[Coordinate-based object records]
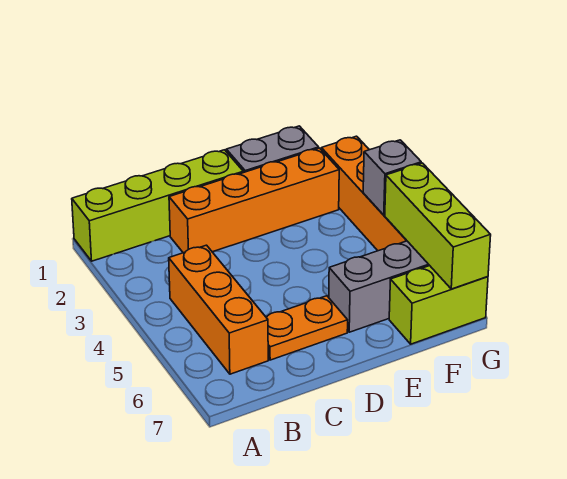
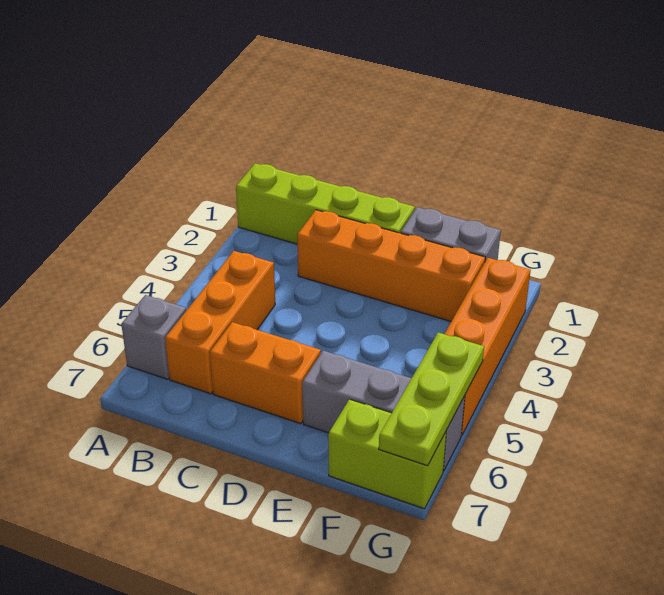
orange plate C6:D6 level 1 -> orange brick C6:D6 level 1
grey brick G4 level 2 -> grey brick A6 level 1
lime brick G5:G7 level 2 -> lime plate G5:G7 level 2

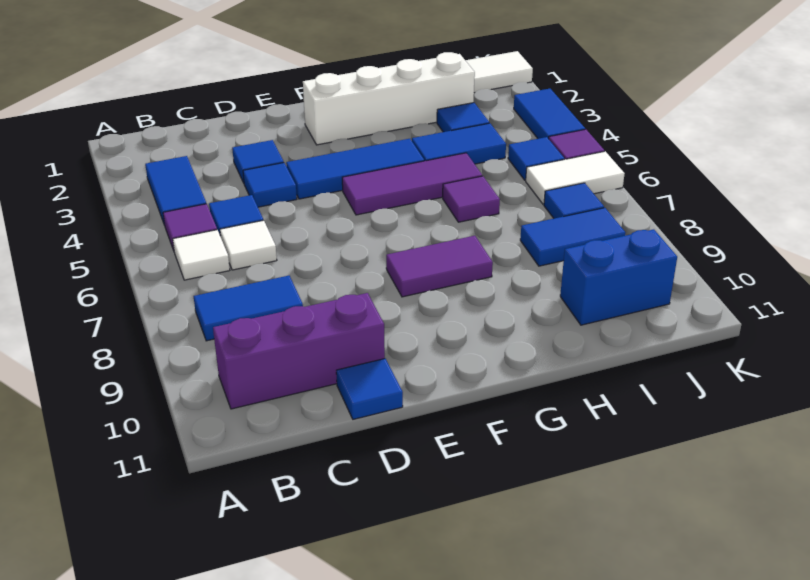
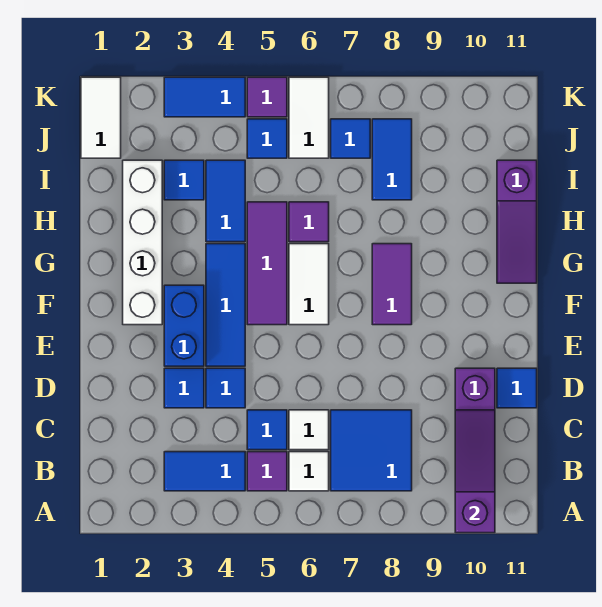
none -> purple slope A10:C10 level 2 top A
blue tile B8:C8 level 1 -> blue tile B7:C8 level 1
none -> white tile F6:G6 level 1
none -> purple slope G11:I11 level 1 top I
blue brick I10:J10 level 1 -> blue brick E3:F3 level 1

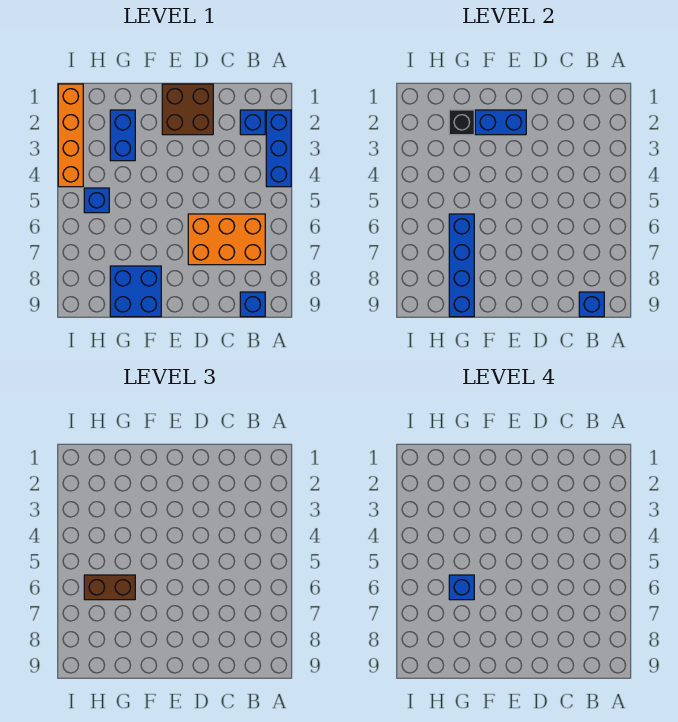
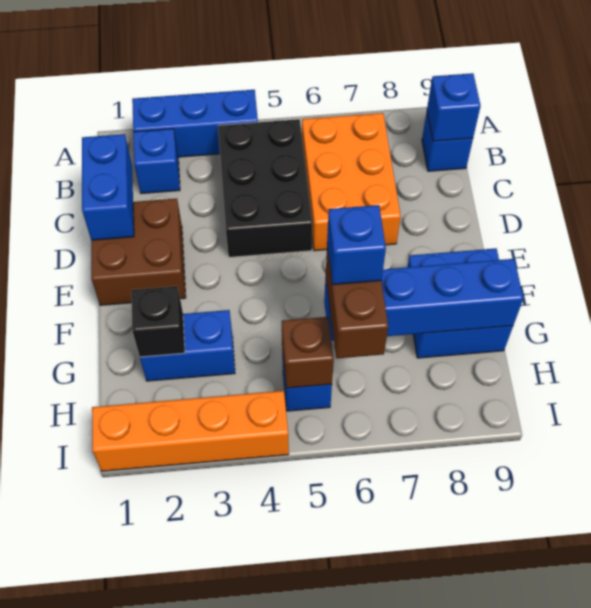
none -> black brick B4:D5 level 1
blue brick E2:F2 level 2 -> blue brick C1:D1 level 2
none -> brown brick H5 level 2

Exercise objective
Copy out every entry exactly as written, but not the pictures.

Exercise solution
orange plate C6:D6 level 1 -> orange brick C6:D6 level 1
grey brick G4 level 2 -> grey brick A6 level 1
lime brick G5:G7 level 2 -> lime plate G5:G7 level 2

none -> purple slope A10:C10 level 2 top A
blue tile B8:C8 level 1 -> blue tile B7:C8 level 1
none -> white tile F6:G6 level 1
none -> purple slope G11:I11 level 1 top I
blue brick I10:J10 level 1 -> blue brick E3:F3 level 1

none -> black brick B4:D5 level 1
blue brick E2:F2 level 2 -> blue brick C1:D1 level 2
none -> brown brick H5 level 2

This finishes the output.